▶ [Problem to solve]
Exact copies of the records below are needed, free of pictures.

(Items from a data source)
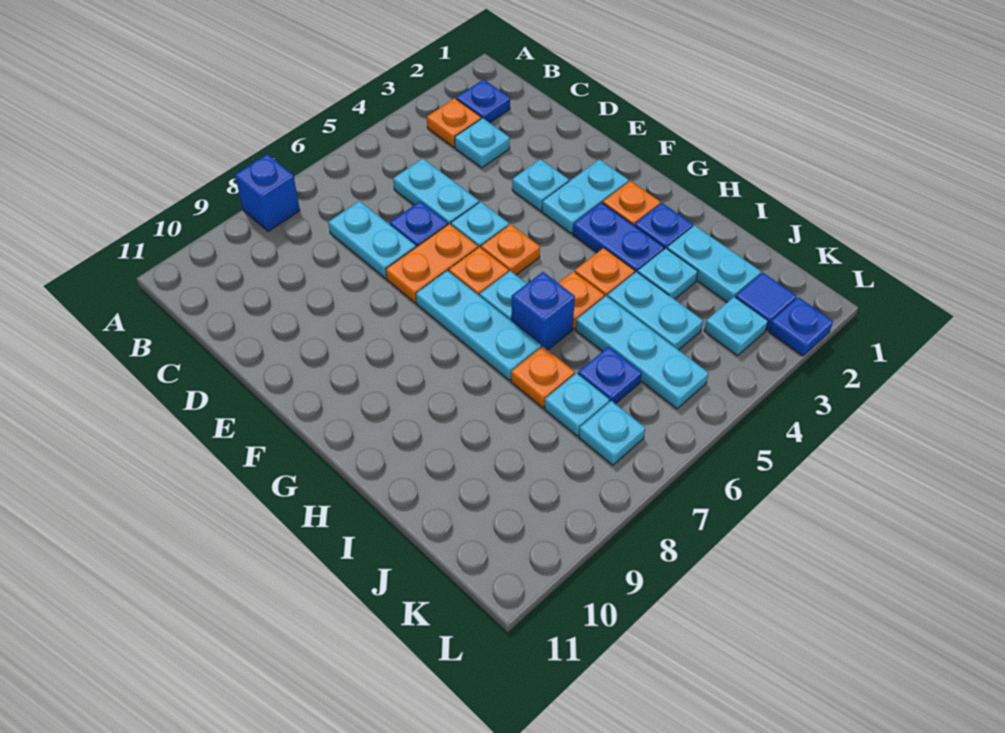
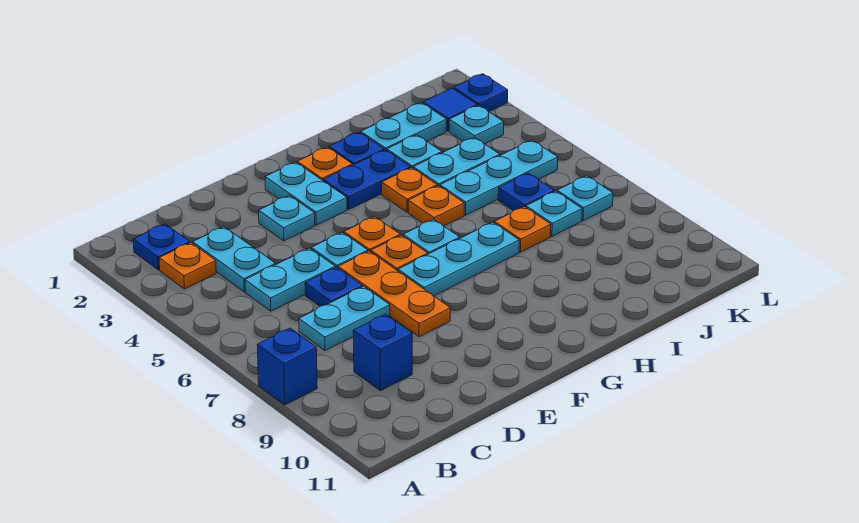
cyan plate C3 level 1 -> cyan plate C3:C4 level 1
orange plate E6:E7 level 1 -> orange plate E6:E8 level 1
blue brick H6 level 1 -> blue brick C9 level 1

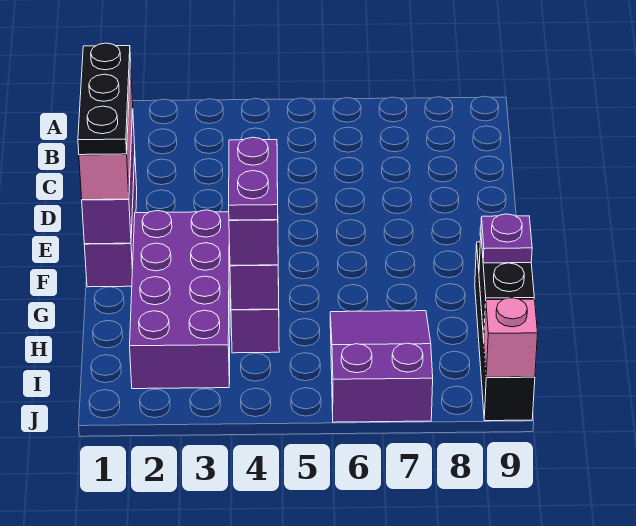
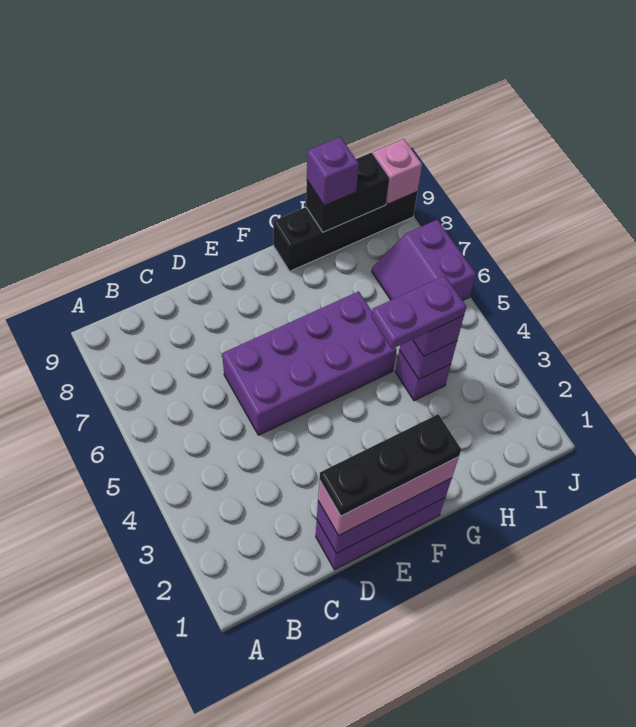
purple brick F2:I3 level 1 -> purple brick D5:G6 level 1
purple slope H6:J7 level 1 top J -> purple slope I6:J7 level 1 top J
purple plate H9 level 3 -> purple brick H9 level 3

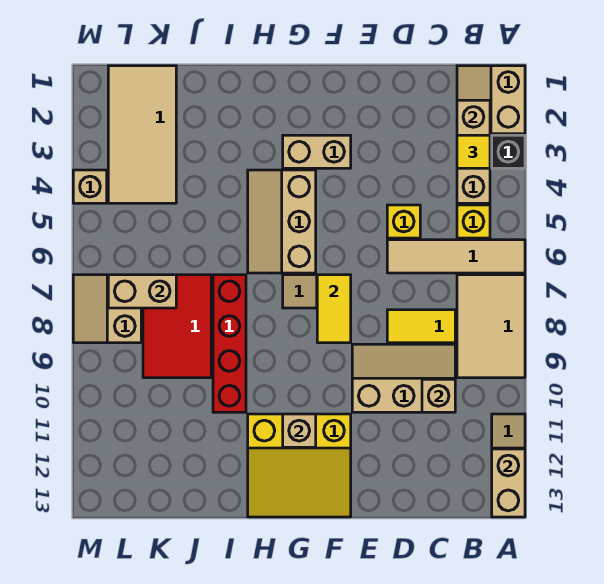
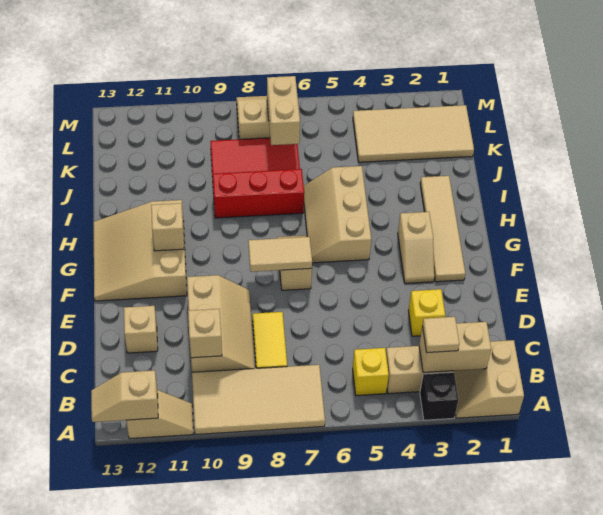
tan slope A1:B2 level 1 top A -> tan slope A1:B2 level 1 top 1
tan tile A6:D6 level 1 -> tan tile F2:I2 level 1
tan tile A7:B9 level 1 -> tan tile A7:B10 level 1
tan brick A12:A13 level 2 -> tan slope A12:A13 level 2 top 12
yellow tile B3 level 3 -> tan tile B3 level 3
yellow brick D5 level 1 -> yellow brick D3 level 1
tan brick F3:G3 level 1 -> tan slope F3:G3 level 1 top G
yellow tile F7:F8 level 2 -> tan tile F7:F8 level 2
yellow slope F11:H13 level 1 top 11 -> tan slope F11:H13 level 1 top 11
tan slope G4:H6 level 1 top G -> tan slope G5:I6 level 1 top 5
red brick I7:I10 level 1 -> red brick I7:I9 level 1
tan brick M4 level 1 -> tan brick D12 level 1

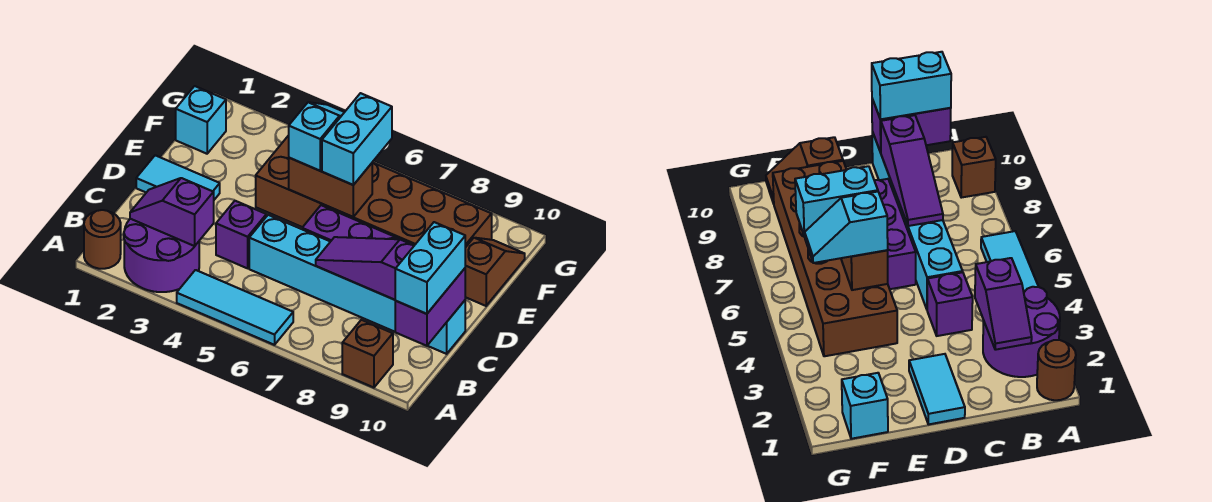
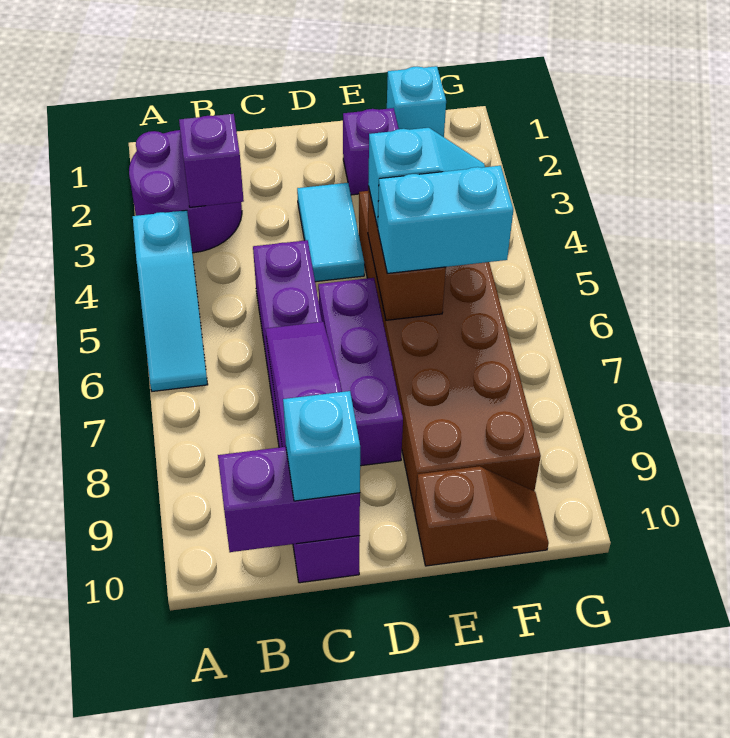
brown round brick A1 level 1 -> none
cyan tile A4:A6 level 1 -> cyan slope A4:A6 level 1 top 4
brown brick A9 level 1 -> none
cyan brick B10:C10 level 3 -> cyan brick C10 level 3
purple brick C4 level 1 -> purple brick E2 level 1
cyan brick C5:C10 level 1 -> purple brick C5:C10 level 1
cyan tile D1:D2 level 1 -> cyan tile D3:D4 level 1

▶ [Final answer]
cyan plate C3 level 1 -> cyan plate C3:C4 level 1
orange plate E6:E7 level 1 -> orange plate E6:E8 level 1
blue brick H6 level 1 -> blue brick C9 level 1

purple brick F2:I3 level 1 -> purple brick D5:G6 level 1
purple slope H6:J7 level 1 top J -> purple slope I6:J7 level 1 top J
purple plate H9 level 3 -> purple brick H9 level 3

tan slope A1:B2 level 1 top A -> tan slope A1:B2 level 1 top 1
tan tile A6:D6 level 1 -> tan tile F2:I2 level 1
tan tile A7:B9 level 1 -> tan tile A7:B10 level 1
tan brick A12:A13 level 2 -> tan slope A12:A13 level 2 top 12
yellow tile B3 level 3 -> tan tile B3 level 3
yellow brick D5 level 1 -> yellow brick D3 level 1
tan brick F3:G3 level 1 -> tan slope F3:G3 level 1 top G
yellow tile F7:F8 level 2 -> tan tile F7:F8 level 2
yellow slope F11:H13 level 1 top 11 -> tan slope F11:H13 level 1 top 11
tan slope G4:H6 level 1 top G -> tan slope G5:I6 level 1 top 5
red brick I7:I10 level 1 -> red brick I7:I9 level 1
tan brick M4 level 1 -> tan brick D12 level 1

brown round brick A1 level 1 -> none
cyan tile A4:A6 level 1 -> cyan slope A4:A6 level 1 top 4
brown brick A9 level 1 -> none
cyan brick B10:C10 level 3 -> cyan brick C10 level 3
purple brick C4 level 1 -> purple brick E2 level 1
cyan brick C5:C10 level 1 -> purple brick C5:C10 level 1
cyan tile D1:D2 level 1 -> cyan tile D3:D4 level 1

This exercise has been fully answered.